### [Task details]
With nothing added or dropped, output every record below exactly.

### [Input data]
....

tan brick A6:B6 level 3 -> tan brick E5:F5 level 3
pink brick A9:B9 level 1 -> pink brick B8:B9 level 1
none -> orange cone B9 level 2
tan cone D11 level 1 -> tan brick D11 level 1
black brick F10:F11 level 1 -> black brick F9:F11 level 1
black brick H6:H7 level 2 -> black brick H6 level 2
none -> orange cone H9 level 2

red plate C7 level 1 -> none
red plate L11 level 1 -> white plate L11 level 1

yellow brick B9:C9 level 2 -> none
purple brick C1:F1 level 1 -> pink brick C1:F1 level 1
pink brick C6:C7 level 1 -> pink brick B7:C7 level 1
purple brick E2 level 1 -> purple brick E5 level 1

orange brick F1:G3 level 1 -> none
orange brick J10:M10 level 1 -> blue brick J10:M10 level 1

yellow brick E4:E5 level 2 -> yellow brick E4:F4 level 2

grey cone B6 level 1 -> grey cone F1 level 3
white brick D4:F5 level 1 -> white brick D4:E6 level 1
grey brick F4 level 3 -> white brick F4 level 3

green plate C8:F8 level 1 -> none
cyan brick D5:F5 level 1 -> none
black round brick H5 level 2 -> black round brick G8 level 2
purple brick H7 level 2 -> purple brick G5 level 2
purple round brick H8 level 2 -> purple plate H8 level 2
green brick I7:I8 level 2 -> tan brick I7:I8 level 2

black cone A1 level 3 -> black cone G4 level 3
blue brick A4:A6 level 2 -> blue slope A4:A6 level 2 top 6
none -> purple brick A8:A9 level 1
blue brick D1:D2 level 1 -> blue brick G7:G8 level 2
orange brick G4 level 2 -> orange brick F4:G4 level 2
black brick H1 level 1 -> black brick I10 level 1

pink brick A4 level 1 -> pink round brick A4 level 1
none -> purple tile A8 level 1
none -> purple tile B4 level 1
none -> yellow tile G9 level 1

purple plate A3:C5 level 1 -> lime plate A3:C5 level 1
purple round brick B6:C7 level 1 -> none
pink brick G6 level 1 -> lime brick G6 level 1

....

### [Your response]
tan brick A6:B6 level 3 -> tan brick E5:F5 level 3
pink brick A9:B9 level 1 -> pink brick B8:B9 level 1
none -> orange cone B9 level 2
tan cone D11 level 1 -> tan brick D11 level 1
black brick F10:F11 level 1 -> black brick F9:F11 level 1
black brick H6:H7 level 2 -> black brick H6 level 2
none -> orange cone H9 level 2

red plate C7 level 1 -> none
red plate L11 level 1 -> white plate L11 level 1

yellow brick B9:C9 level 2 -> none
purple brick C1:F1 level 1 -> pink brick C1:F1 level 1
pink brick C6:C7 level 1 -> pink brick B7:C7 level 1
purple brick E2 level 1 -> purple brick E5 level 1

orange brick F1:G3 level 1 -> none
orange brick J10:M10 level 1 -> blue brick J10:M10 level 1

yellow brick E4:E5 level 2 -> yellow brick E4:F4 level 2

grey cone B6 level 1 -> grey cone F1 level 3
white brick D4:F5 level 1 -> white brick D4:E6 level 1
grey brick F4 level 3 -> white brick F4 level 3

green plate C8:F8 level 1 -> none
cyan brick D5:F5 level 1 -> none
black round brick H5 level 2 -> black round brick G8 level 2
purple brick H7 level 2 -> purple brick G5 level 2
purple round brick H8 level 2 -> purple plate H8 level 2
green brick I7:I8 level 2 -> tan brick I7:I8 level 2

black cone A1 level 3 -> black cone G4 level 3
blue brick A4:A6 level 2 -> blue slope A4:A6 level 2 top 6
none -> purple brick A8:A9 level 1
blue brick D1:D2 level 1 -> blue brick G7:G8 level 2
orange brick G4 level 2 -> orange brick F4:G4 level 2
black brick H1 level 1 -> black brick I10 level 1

pink brick A4 level 1 -> pink round brick A4 level 1
none -> purple tile A8 level 1
none -> purple tile B4 level 1
none -> yellow tile G9 level 1

purple plate A3:C5 level 1 -> lime plate A3:C5 level 1
purple round brick B6:C7 level 1 -> none
pink brick G6 level 1 -> lime brick G6 level 1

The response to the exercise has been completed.